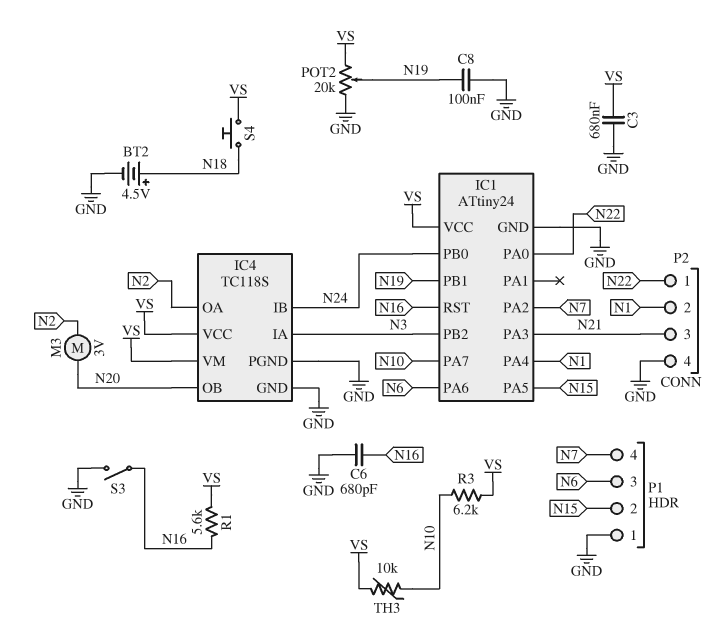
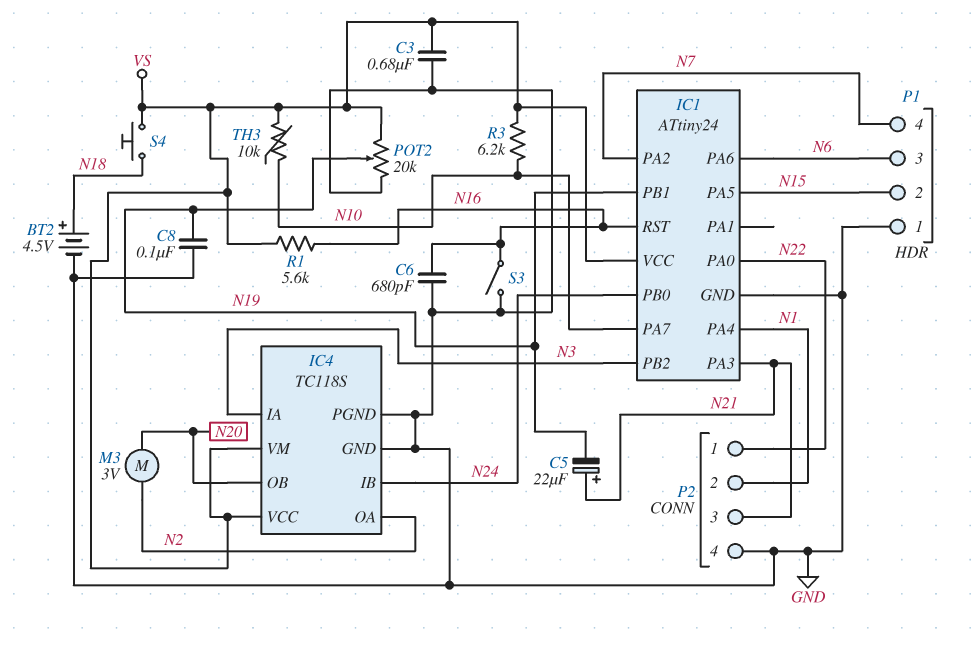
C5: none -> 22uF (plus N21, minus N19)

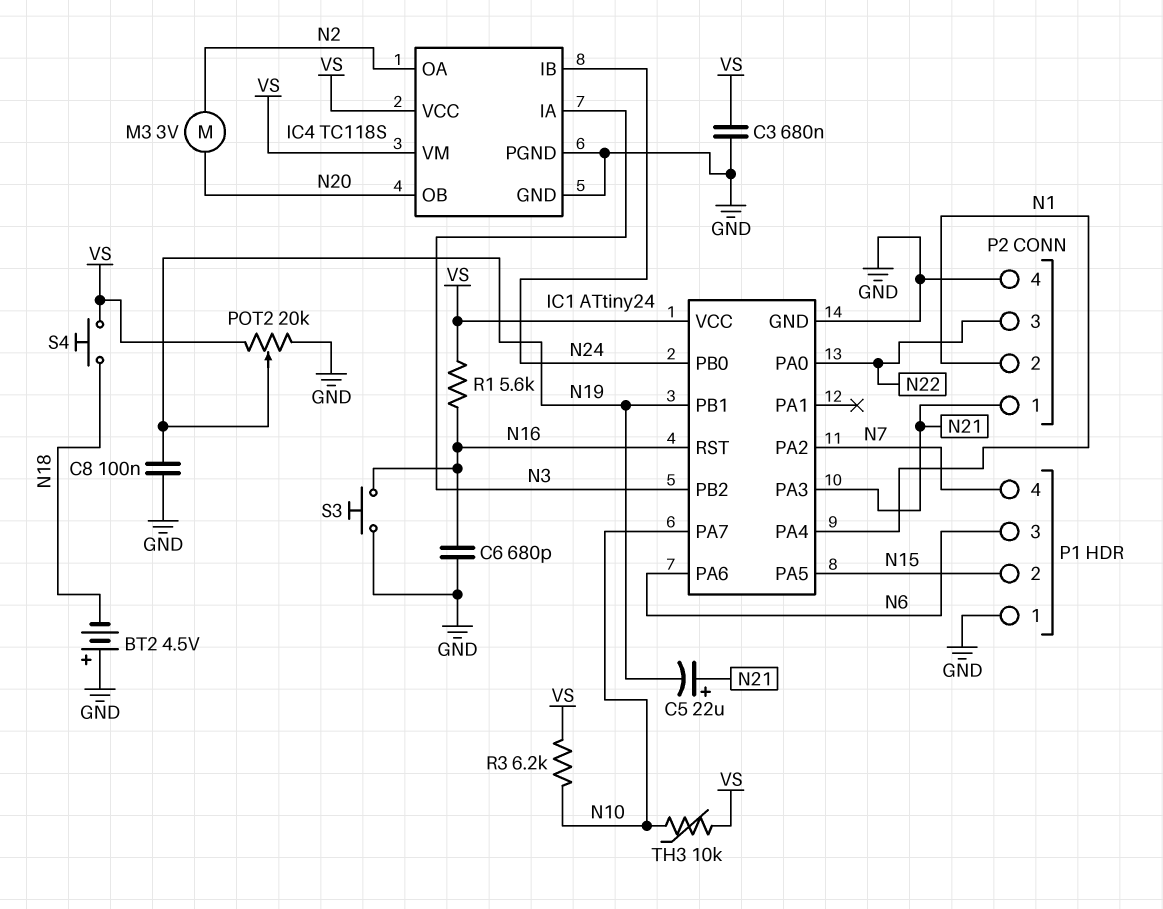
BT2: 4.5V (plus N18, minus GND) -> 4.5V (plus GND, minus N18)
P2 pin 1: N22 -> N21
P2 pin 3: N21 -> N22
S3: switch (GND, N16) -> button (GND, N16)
========================================================================
Give back the material above exactly as written, but omit the images.

Answer section |
C5: none -> 22uF (plus N21, minus N19)

BT2: 4.5V (plus N18, minus GND) -> 4.5V (plus GND, minus N18)
P2 pin 1: N22 -> N21
P2 pin 3: N21 -> N22
S3: switch (GND, N16) -> button (GND, N16)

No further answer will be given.